Retype all of the data word for word, without pictures.

Top of Records

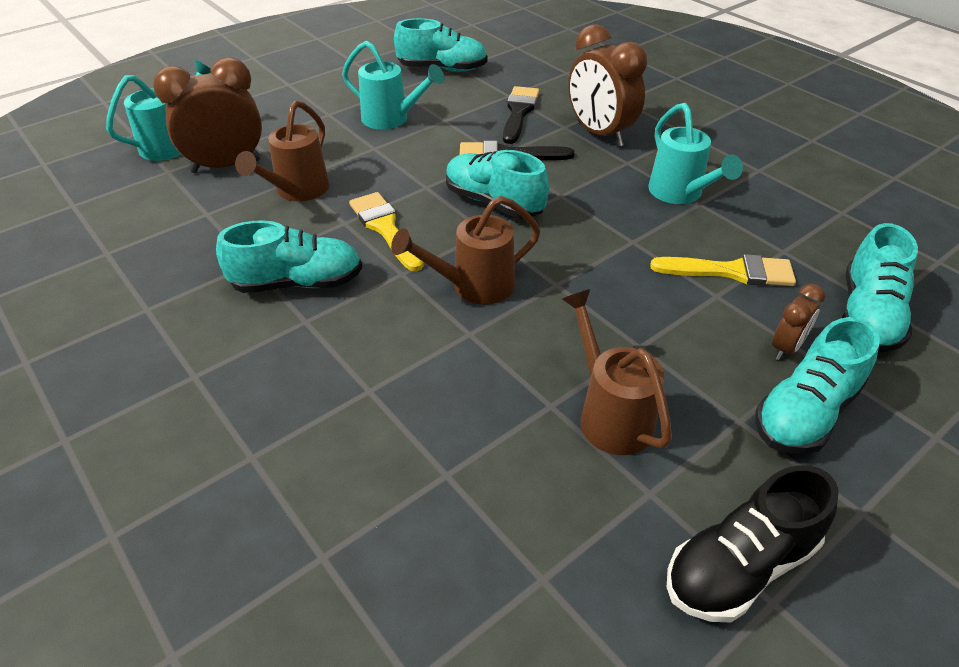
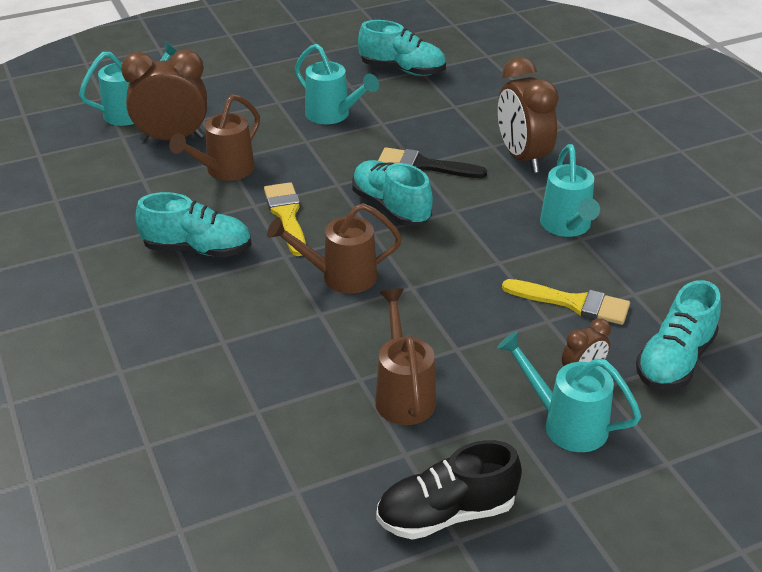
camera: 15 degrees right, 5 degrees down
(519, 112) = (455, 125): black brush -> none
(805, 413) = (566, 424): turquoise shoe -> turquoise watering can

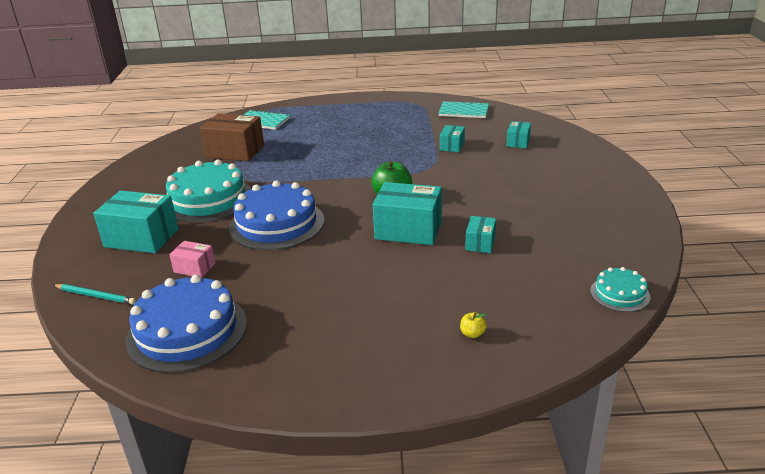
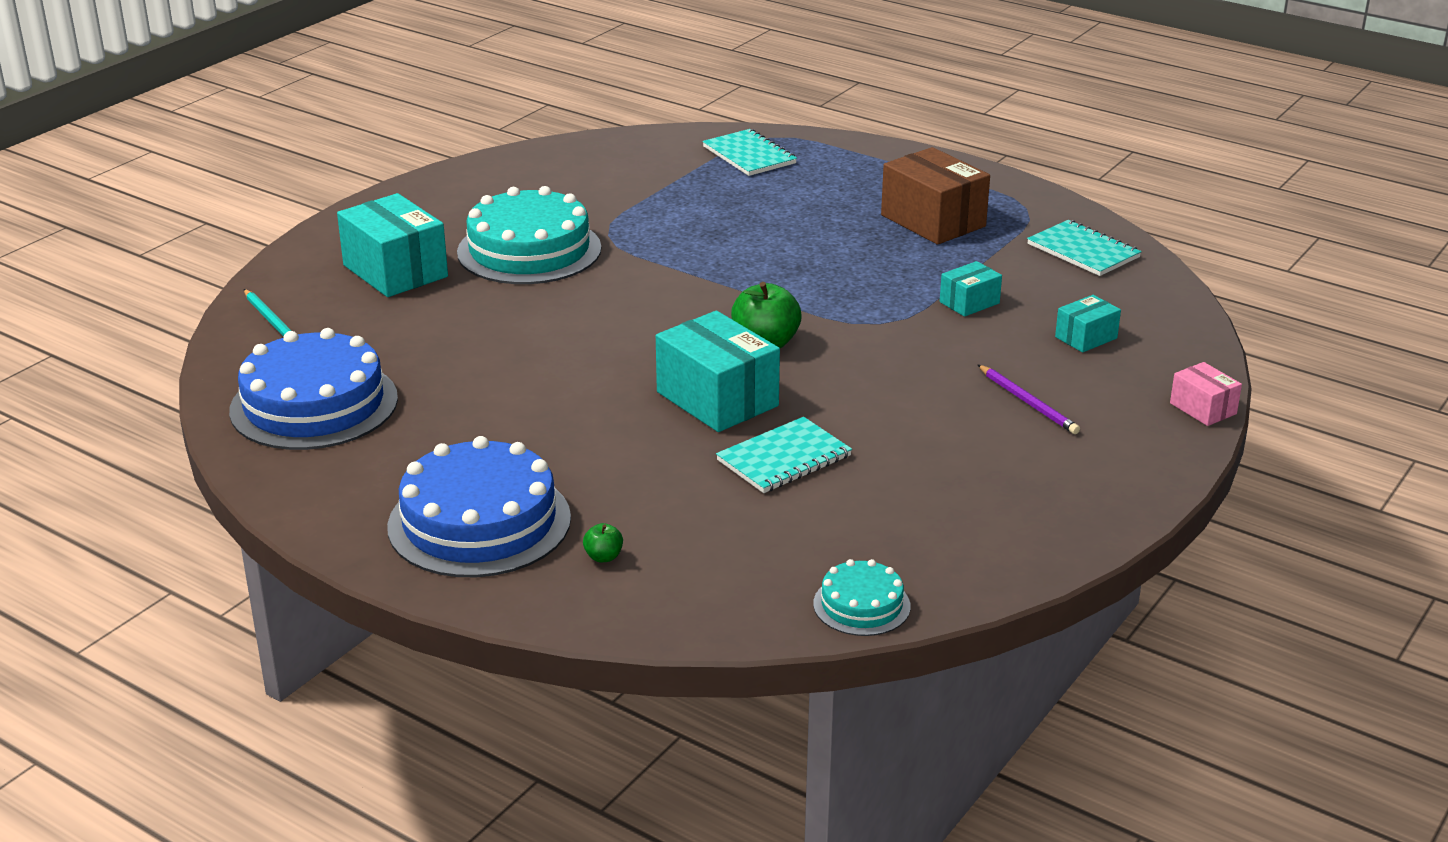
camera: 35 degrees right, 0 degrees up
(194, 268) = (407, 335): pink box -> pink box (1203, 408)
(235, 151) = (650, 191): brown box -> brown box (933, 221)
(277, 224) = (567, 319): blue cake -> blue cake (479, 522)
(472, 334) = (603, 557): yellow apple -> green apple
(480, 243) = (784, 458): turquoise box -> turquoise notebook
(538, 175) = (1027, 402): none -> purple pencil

Bottom of Records

Solution for this problem:
camera: 15 degrees right, 5 degrees down
(519, 112) = (455, 125): black brush -> none
(805, 413) = (566, 424): turquoise shoe -> turquoise watering can

camera: 35 degrees right, 0 degrees up
(194, 268) = (407, 335): pink box -> pink box (1203, 408)
(235, 151) = (650, 191): brown box -> brown box (933, 221)
(277, 224) = (567, 319): blue cake -> blue cake (479, 522)
(472, 334) = (603, 557): yellow apple -> green apple
(480, 243) = (784, 458): turquoise box -> turquoise notebook
(538, 175) = (1027, 402): none -> purple pencil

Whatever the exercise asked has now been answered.